Coordinate-based change listings
☆ ☆ ☆ ☆ ☆ ☆ ☆
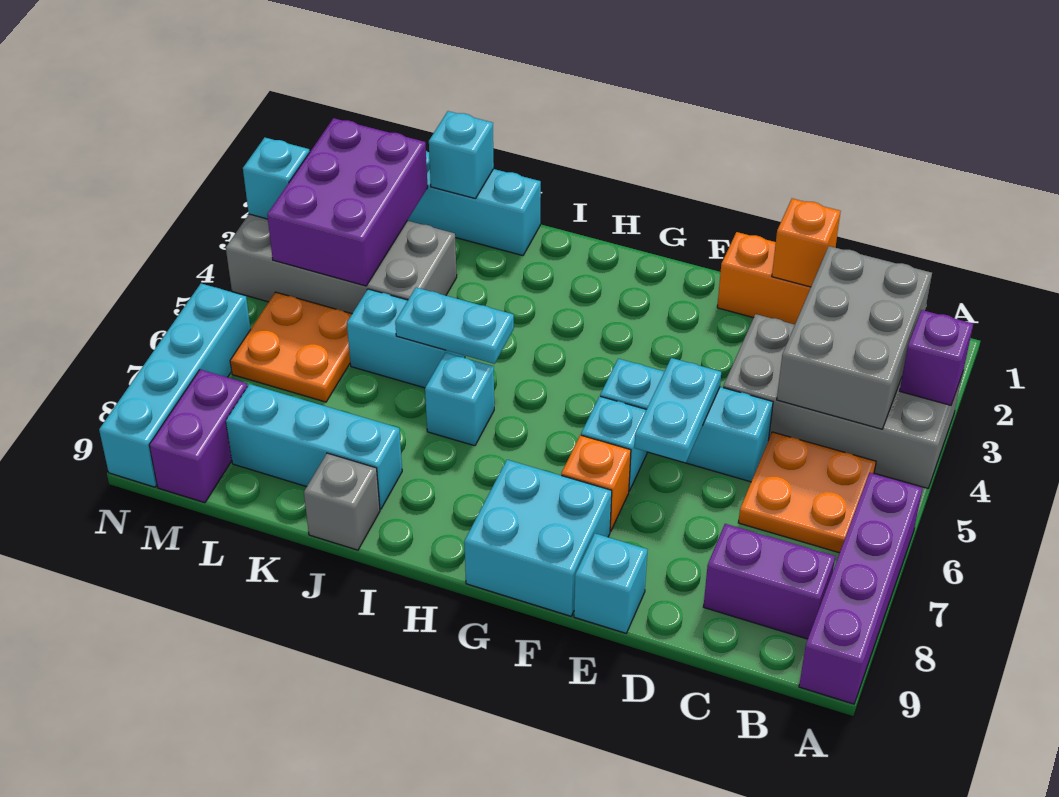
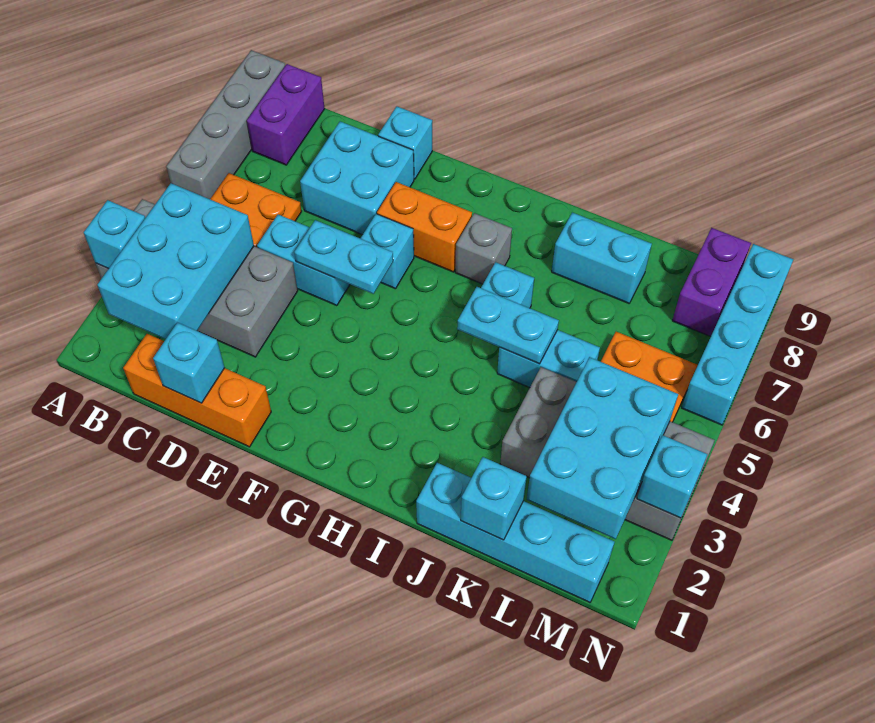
purple brick A3 level 2 -> cyan brick A3 level 2
purple brick A6:A9 level 1 -> grey brick A6:A9 level 1
grey brick B2:C4 level 2 -> cyan brick B2:C4 level 2
purple brick B8:C8 level 1 -> purple brick B8:B9 level 1
orange brick D1 level 2 -> cyan brick D1 level 2
cyan brick D5:F5 level 1 -> cyan brick D5:E5 level 1
cyan plate E5:E6 level 2 -> cyan plate E5:F5 level 2
orange brick F7 level 1 -> orange brick F7:G7 level 1
cyan brick F8:G9 level 1 -> cyan brick D7:E8 level 1
cyan brick J8:L8 level 1 -> cyan brick J8:K8 level 1
grey brick J9 level 1 -> grey brick H7 level 1
purple brick L2:M4 level 2 -> cyan brick L2:M4 level 2

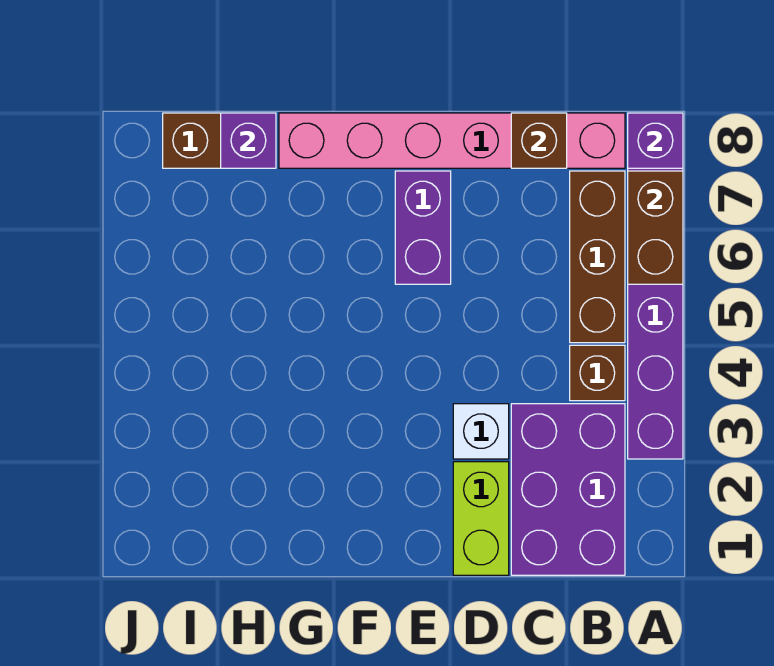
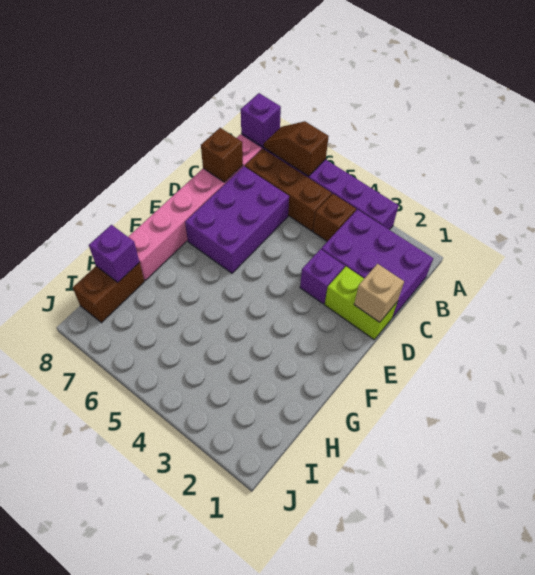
brown brick A6:A7 level 2 -> brown slope A6:A7 level 2 top 6
none -> tan brick D1 level 2
white brick D3 level 1 -> purple brick D3 level 1
purple brick E6:E7 level 1 -> purple brick C6:E7 level 1

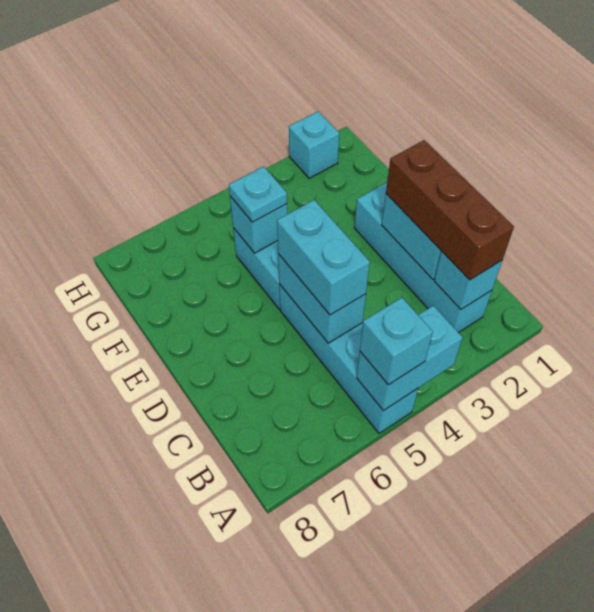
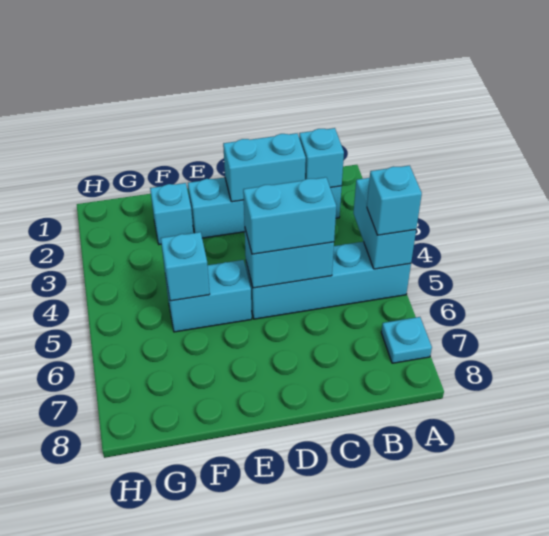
brown brick B2:D2 level 3 -> none
cyan plate F5 level 3 -> cyan plate A7 level 1
cyan brick H2 level 1 -> cyan brick F2 level 1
☆ ☆ ☆ ☆ ☆ ☆ ☆
If pictures appear, drop them, and retype exactly the lines from the "orange brick F7 level" line through the last line of the data above.

orange brick F7 level 1 -> orange brick F7:G7 level 1
cyan brick F8:G9 level 1 -> cyan brick D7:E8 level 1
cyan brick J8:L8 level 1 -> cyan brick J8:K8 level 1
grey brick J9 level 1 -> grey brick H7 level 1
purple brick L2:M4 level 2 -> cyan brick L2:M4 level 2

brown brick A6:A7 level 2 -> brown slope A6:A7 level 2 top 6
none -> tan brick D1 level 2
white brick D3 level 1 -> purple brick D3 level 1
purple brick E6:E7 level 1 -> purple brick C6:E7 level 1

brown brick B2:D2 level 3 -> none
cyan plate F5 level 3 -> cyan plate A7 level 1
cyan brick H2 level 1 -> cyan brick F2 level 1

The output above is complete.